To be done: Below are some records; return each one exactly.

Task inputs:
------
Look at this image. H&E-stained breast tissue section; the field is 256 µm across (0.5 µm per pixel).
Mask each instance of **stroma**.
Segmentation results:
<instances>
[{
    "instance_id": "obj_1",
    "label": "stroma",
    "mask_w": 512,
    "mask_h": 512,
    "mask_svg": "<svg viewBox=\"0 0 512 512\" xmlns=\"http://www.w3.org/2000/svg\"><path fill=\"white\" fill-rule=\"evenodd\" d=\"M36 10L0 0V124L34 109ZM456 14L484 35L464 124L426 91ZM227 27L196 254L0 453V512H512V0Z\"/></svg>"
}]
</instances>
------
Response to this exercise:
Look at this image. H&E-stained breast tissue section; the field is 256 µm across (0.5 µm per pixel).
Mask each instance of **stroma**.
Segmentation results:
<instances>
[{
    "instance_id": "obj_1",
    "label": "stroma",
    "mask_w": 512,
    "mask_h": 512,
    "mask_svg": "<svg viewBox=\"0 0 512 512\" xmlns=\"http://www.w3.org/2000/svg\"><path fill=\"white\" fill-rule=\"evenodd\" d=\"M36 10L0 0V124L34 109ZM456 14L484 35L464 124L426 91ZM227 27L196 254L0 453V512H512V0Z\"/></svg>"
}]
</instances>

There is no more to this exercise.